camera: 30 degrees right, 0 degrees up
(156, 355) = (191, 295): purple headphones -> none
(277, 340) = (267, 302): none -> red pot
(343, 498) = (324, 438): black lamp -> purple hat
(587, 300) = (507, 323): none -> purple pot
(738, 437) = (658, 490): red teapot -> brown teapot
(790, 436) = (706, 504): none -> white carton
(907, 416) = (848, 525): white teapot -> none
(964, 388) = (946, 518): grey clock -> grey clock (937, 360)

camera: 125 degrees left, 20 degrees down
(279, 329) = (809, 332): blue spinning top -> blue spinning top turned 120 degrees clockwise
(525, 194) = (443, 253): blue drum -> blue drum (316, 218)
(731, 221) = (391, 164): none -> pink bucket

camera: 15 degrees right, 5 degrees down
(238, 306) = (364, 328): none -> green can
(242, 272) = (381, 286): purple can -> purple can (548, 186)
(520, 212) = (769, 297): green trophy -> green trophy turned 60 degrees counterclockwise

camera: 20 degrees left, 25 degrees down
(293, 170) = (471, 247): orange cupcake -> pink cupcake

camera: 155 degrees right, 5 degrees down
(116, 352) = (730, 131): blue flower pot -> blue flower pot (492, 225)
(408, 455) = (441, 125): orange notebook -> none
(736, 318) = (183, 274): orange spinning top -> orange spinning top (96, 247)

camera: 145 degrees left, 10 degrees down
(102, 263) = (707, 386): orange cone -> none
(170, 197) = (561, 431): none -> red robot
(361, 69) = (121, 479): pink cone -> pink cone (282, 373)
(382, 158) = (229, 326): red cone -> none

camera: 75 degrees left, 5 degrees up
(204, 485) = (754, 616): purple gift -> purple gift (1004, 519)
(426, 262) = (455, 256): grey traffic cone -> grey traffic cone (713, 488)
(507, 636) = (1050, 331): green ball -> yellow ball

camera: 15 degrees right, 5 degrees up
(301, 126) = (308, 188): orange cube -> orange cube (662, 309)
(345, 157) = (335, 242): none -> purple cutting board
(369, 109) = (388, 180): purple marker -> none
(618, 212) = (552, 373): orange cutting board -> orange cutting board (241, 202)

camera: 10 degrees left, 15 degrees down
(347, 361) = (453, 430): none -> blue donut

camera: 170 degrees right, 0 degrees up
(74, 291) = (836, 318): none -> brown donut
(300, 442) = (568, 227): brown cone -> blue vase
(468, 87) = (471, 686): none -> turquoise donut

---*---

Problem requirements: Of all the entries above, repeat only the lines from the line that has "(343, 498) = (324, 438): black" to the line that has "(964, 388) = (946, 518): grey", both lines included, exactly.

Written answer:
(343, 498) = (324, 438): black lamp -> purple hat
(587, 300) = (507, 323): none -> purple pot
(738, 437) = (658, 490): red teapot -> brown teapot
(790, 436) = (706, 504): none -> white carton
(907, 416) = (848, 525): white teapot -> none
(964, 388) = (946, 518): grey clock -> grey clock (937, 360)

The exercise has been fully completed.